-- Action item --
Check each line of the data for "diode" and select those that have it.

━━━━━ Data to examine

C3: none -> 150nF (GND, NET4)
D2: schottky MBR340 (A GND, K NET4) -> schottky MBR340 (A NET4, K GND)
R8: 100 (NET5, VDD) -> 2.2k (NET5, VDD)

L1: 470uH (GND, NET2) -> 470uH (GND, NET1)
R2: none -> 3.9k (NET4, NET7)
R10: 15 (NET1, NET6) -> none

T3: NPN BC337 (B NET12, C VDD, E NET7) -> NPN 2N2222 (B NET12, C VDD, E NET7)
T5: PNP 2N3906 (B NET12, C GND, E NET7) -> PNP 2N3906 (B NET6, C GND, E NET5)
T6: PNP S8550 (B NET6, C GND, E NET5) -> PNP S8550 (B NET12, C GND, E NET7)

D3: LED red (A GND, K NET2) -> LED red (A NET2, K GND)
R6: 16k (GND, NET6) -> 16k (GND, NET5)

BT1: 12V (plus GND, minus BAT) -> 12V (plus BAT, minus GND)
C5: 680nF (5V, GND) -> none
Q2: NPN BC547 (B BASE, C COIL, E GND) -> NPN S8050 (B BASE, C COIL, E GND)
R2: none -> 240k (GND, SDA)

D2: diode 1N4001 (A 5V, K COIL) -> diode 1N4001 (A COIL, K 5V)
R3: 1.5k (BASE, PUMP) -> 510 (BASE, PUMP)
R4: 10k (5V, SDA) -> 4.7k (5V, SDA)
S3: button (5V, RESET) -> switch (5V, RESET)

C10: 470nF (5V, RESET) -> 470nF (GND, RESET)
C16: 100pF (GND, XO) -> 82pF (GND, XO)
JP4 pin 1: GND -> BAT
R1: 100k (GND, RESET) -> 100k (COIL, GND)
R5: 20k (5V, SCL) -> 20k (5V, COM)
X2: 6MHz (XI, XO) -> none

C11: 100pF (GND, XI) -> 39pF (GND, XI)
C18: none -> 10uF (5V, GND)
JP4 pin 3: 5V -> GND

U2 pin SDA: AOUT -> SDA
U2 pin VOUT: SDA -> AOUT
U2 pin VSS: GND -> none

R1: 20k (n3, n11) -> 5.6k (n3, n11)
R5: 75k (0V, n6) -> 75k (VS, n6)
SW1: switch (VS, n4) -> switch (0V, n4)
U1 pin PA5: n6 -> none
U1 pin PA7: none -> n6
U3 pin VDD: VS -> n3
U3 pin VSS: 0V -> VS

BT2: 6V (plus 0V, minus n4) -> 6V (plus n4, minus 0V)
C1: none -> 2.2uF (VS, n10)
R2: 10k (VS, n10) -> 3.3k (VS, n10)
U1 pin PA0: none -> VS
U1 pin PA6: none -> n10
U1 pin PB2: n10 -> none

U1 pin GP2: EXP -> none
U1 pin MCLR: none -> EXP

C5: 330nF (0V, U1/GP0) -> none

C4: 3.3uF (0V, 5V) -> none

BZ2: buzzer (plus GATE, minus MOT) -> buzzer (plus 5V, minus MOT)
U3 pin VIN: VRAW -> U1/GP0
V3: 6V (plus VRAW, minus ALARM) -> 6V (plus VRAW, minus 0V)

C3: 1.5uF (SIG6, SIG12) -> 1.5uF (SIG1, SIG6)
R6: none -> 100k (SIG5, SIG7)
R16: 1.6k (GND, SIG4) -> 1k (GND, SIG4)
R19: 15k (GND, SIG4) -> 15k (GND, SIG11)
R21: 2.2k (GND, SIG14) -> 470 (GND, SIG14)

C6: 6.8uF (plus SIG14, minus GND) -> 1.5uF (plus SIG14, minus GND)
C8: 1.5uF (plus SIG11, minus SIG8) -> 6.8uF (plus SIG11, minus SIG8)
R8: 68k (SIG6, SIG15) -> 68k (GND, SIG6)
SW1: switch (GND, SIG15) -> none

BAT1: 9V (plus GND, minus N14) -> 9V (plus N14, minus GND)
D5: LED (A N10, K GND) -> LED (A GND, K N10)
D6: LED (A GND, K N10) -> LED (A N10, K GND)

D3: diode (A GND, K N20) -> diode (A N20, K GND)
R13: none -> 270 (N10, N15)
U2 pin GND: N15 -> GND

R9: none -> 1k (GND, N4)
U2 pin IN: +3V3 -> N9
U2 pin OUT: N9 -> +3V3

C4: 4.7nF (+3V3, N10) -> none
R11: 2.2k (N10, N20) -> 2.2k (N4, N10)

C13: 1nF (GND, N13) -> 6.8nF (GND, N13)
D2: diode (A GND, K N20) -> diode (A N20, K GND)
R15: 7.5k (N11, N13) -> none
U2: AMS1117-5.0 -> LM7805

━━━━━━━━━━

-- Your response --
D2: diode 1N4001 (A 5V, K COIL) -> diode 1N4001 (A COIL, K 5V)
D3: diode (A GND, K N20) -> diode (A N20, K GND)
D2: diode (A GND, K N20) -> diode (A N20, K GND)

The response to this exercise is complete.